Using the entries that follow, write out the line containing "C102: 22nF (D0, GND) -> 22nF (D0, W3)", the line containing "J2 pin 2: N9 -> COM", and every line between them, exactly and nothing else.

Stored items
————
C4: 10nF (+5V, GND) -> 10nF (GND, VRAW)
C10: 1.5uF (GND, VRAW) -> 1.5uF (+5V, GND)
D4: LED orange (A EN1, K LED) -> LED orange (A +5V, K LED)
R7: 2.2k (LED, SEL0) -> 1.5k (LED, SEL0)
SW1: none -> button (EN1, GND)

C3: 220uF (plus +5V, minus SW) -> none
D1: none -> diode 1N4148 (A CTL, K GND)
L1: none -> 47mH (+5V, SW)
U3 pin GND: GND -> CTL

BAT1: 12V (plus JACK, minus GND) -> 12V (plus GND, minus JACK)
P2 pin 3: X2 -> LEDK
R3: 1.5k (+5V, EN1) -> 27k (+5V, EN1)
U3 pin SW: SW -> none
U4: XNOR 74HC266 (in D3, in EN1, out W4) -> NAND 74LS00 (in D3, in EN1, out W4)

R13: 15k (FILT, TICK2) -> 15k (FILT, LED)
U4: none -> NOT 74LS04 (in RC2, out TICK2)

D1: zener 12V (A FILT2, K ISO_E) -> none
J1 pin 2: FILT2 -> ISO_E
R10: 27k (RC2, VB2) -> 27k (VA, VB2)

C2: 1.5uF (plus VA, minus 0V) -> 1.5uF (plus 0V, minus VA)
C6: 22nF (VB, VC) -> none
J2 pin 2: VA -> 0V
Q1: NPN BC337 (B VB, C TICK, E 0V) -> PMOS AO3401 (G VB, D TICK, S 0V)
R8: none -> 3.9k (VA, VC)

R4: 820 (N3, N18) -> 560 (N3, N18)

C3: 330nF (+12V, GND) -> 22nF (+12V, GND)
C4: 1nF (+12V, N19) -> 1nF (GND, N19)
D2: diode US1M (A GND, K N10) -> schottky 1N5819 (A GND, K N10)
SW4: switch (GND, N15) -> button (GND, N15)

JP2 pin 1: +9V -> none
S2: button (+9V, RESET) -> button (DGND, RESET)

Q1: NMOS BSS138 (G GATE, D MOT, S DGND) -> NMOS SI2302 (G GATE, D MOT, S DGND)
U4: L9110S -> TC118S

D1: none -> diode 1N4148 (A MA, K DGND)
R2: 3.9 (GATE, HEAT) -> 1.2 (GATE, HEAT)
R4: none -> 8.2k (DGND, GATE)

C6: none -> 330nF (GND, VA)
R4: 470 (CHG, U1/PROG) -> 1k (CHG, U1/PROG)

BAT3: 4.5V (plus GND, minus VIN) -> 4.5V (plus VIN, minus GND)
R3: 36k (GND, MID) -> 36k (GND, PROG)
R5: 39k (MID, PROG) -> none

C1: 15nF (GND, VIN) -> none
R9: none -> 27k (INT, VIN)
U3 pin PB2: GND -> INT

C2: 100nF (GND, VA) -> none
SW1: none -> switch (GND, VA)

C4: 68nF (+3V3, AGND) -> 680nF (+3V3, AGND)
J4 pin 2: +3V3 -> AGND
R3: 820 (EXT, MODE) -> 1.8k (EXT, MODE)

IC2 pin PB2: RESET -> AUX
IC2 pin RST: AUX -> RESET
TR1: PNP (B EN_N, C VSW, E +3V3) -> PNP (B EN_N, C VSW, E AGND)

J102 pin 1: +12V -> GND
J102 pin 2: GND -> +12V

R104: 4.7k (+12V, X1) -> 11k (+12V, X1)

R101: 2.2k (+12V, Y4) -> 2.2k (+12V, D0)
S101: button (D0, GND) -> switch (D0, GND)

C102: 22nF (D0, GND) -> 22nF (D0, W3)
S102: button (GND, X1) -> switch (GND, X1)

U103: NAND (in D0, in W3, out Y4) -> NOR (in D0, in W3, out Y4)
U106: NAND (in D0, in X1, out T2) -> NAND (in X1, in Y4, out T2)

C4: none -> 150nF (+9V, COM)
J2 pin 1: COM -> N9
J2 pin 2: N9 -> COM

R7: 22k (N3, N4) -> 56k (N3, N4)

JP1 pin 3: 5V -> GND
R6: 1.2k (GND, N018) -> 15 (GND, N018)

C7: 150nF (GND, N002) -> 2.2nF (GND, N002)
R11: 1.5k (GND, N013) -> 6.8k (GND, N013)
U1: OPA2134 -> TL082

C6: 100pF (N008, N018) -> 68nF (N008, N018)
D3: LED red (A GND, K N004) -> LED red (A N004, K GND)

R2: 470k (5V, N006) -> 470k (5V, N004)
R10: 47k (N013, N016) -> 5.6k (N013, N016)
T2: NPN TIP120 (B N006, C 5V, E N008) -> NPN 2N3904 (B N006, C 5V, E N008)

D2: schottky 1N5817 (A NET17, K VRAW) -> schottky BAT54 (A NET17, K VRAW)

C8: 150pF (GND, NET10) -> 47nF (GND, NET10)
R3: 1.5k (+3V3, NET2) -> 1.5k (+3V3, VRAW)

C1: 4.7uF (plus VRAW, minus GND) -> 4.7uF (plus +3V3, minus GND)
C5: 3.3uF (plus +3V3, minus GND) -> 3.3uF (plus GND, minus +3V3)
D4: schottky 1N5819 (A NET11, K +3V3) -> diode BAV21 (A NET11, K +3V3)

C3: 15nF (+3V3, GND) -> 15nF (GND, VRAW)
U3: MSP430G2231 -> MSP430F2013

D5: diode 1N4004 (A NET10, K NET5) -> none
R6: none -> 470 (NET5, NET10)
————
REPLY TO THE TASK –
C102: 22nF (D0, GND) -> 22nF (D0, W3)
S102: button (GND, X1) -> switch (GND, X1)

U103: NAND (in D0, in W3, out Y4) -> NOR (in D0, in W3, out Y4)
U106: NAND (in D0, in X1, out T2) -> NAND (in X1, in Y4, out T2)

C4: none -> 150nF (+9V, COM)
J2 pin 1: COM -> N9
J2 pin 2: N9 -> COM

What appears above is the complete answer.